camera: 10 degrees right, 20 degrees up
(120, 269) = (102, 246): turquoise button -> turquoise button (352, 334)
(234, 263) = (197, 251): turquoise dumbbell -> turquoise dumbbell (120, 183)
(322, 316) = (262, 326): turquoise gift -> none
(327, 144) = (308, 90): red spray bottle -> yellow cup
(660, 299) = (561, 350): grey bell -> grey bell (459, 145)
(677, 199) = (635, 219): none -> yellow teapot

·····

## [What the task asks]
The answer consists solely of the lines from the one containing "(120, 269) = (102, 246): turquoise" through the last line of the data above, reproduced exactly.

## [Your solution]
(120, 269) = (102, 246): turquoise button -> turquoise button (352, 334)
(234, 263) = (197, 251): turquoise dumbbell -> turquoise dumbbell (120, 183)
(322, 316) = (262, 326): turquoise gift -> none
(327, 144) = (308, 90): red spray bottle -> yellow cup
(660, 299) = (561, 350): grey bell -> grey bell (459, 145)
(677, 199) = (635, 219): none -> yellow teapot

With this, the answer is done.